### Supplied information
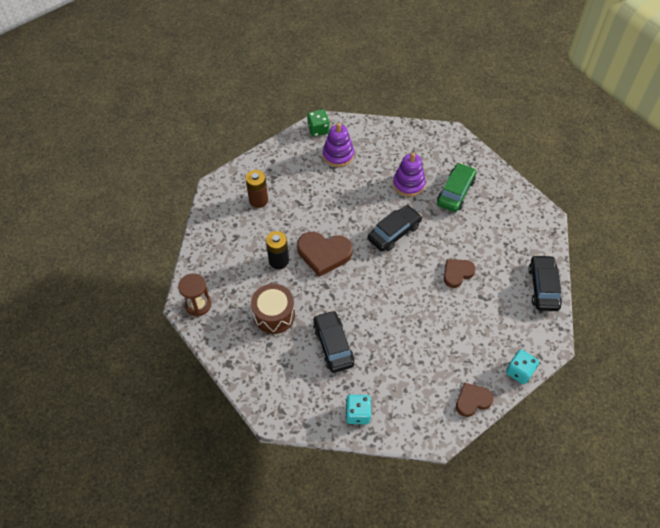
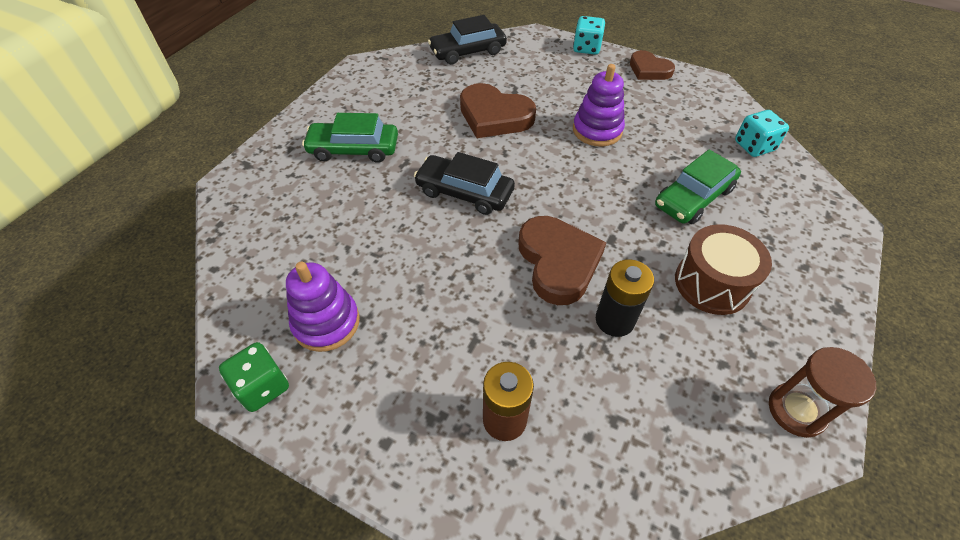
camera: 115 degrees left, 5 degrees down
black car [313,310,354,373] -> green car [655,149,741,224]
purple stacking toy [393,153,426,197] -> purple stacking toy moved to [573,64,625,147]
brown heart [444,259,476,288] -> brown heart [460,83,536,138], size x1.60

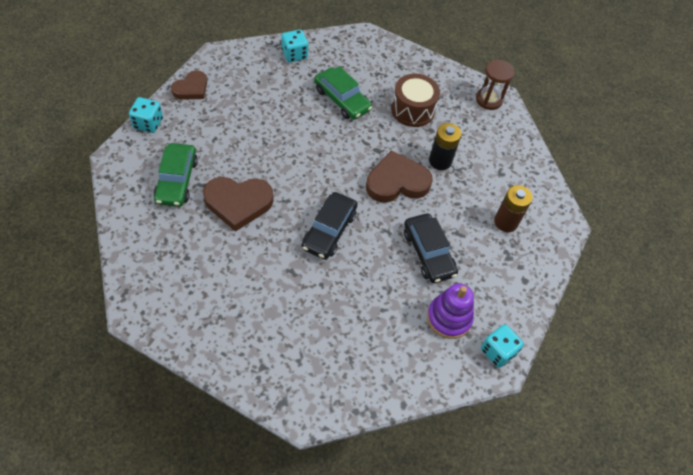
camera: 95 degrees left, 5 degrees up
green dice [219,342,289,412] -> turquoise dice [481,324,524,368]
green car [302,113,398,163] -> green car moved to [154,143,198,207]
black car [428,15,507,65] -> black car moved to [404,213,458,283]
brown heart [460,83,536,138] -> brown heart turned 60 degrees clockwise [203,177,274,232]
purple stacking toy [573,64,625,147] -> none

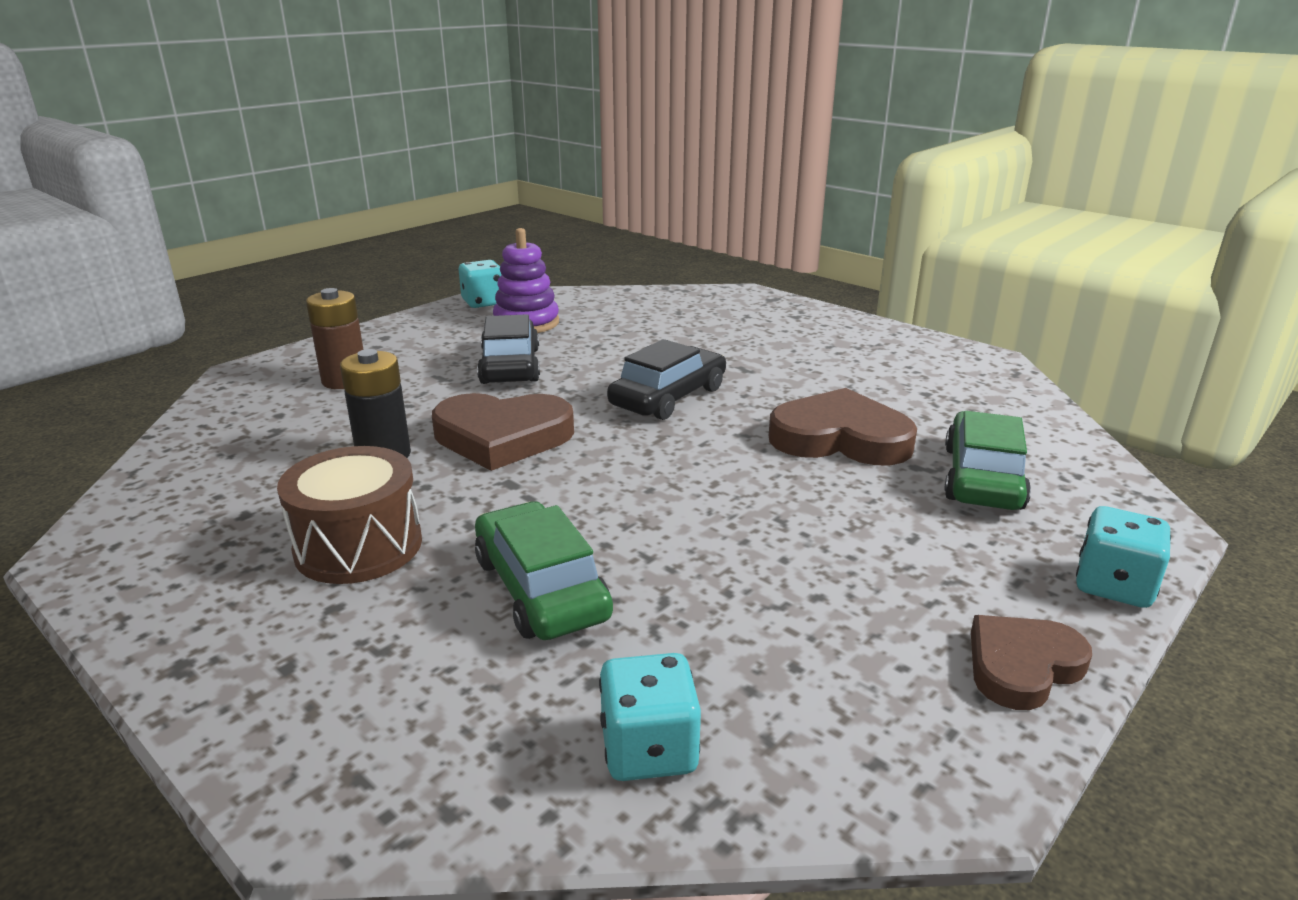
camera: 160 degrees left, 30 degrees down
brown hourglass [476,60,514,110] -> none

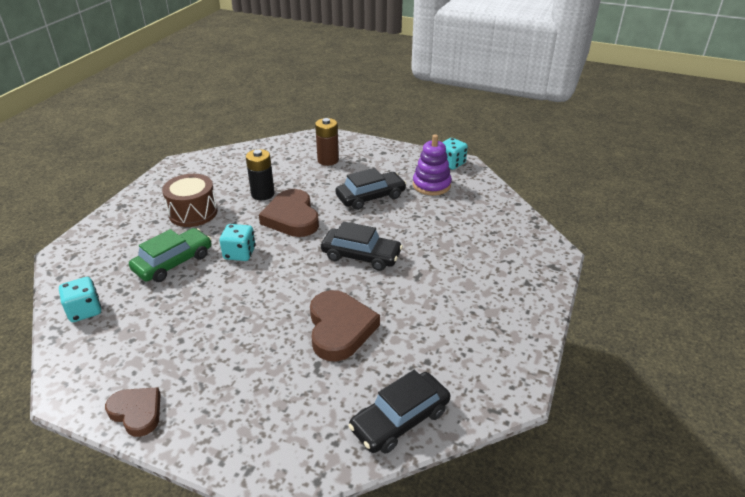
camera: 70 degrees right, 10 degrees up
green car [944,411,1031,510] -> none
turquoise dice [1076,506,1171,608] -> turquoise dice moved to [220,224,255,261]
none -> black car [348,370,450,454]

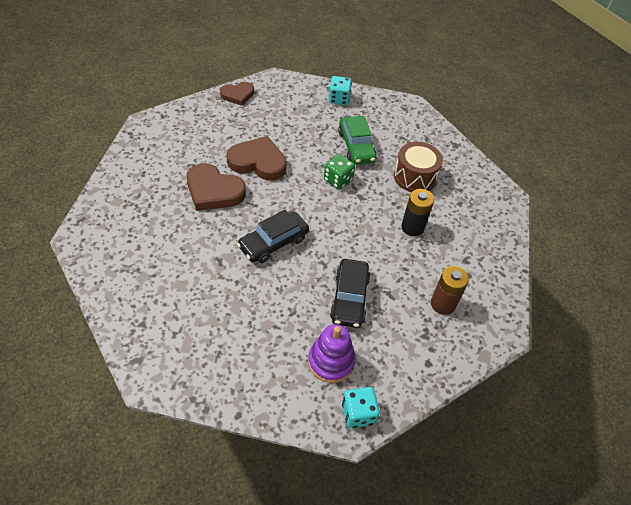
camera: 120 degrees right, 15 degrees up
turquoise dice [220,224,255,261] -> green dice [324,154,355,190]
brown heart [259,189,319,237] -> brown heart moved to [227,136,287,181]
black car [348,370,450,454] -> none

### Task directions
Your answer should consist of the count of lines in the listing that hold the word "brown", with nothing else.

### Response to this exercise
4